**Exercise**:
Examine the entries and show every line in which the word "NAND" is found.

**Dataset entries**:
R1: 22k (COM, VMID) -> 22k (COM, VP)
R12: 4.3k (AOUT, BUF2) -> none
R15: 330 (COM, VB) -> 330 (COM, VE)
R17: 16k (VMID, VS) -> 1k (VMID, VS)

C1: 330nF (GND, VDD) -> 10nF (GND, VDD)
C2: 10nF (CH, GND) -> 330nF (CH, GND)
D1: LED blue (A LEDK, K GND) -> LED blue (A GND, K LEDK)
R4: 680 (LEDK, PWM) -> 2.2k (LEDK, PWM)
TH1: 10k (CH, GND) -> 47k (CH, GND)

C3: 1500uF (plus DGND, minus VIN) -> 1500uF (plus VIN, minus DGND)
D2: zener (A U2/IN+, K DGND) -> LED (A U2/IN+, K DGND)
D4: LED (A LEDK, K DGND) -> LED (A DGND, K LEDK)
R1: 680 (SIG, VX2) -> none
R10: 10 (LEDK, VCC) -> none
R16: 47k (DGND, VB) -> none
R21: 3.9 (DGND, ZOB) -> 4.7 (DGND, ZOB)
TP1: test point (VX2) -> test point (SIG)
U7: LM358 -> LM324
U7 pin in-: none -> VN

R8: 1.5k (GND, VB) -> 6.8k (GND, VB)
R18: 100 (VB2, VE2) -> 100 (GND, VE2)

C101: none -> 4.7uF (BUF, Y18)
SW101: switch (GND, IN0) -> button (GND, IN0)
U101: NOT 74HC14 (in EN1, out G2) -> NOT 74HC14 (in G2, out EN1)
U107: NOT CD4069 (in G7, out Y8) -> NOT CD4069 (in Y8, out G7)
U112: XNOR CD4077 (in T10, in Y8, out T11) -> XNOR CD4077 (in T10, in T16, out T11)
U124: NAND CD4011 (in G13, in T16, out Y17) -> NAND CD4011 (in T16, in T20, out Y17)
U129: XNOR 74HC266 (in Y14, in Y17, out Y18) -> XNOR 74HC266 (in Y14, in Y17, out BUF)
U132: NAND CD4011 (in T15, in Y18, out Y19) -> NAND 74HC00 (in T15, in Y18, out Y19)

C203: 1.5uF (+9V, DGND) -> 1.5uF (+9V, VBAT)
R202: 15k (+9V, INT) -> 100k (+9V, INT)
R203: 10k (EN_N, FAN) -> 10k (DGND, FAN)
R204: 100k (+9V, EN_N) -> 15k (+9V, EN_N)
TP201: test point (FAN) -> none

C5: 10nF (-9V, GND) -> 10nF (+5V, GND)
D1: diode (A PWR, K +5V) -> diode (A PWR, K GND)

**Response**:
U124: NAND CD4011 (in G13, in T16, out Y17) -> NAND CD4011 (in T16, in T20, out Y17)
U132: NAND CD4011 (in T15, in Y18, out Y19) -> NAND 74HC00 (in T15, in Y18, out Y19)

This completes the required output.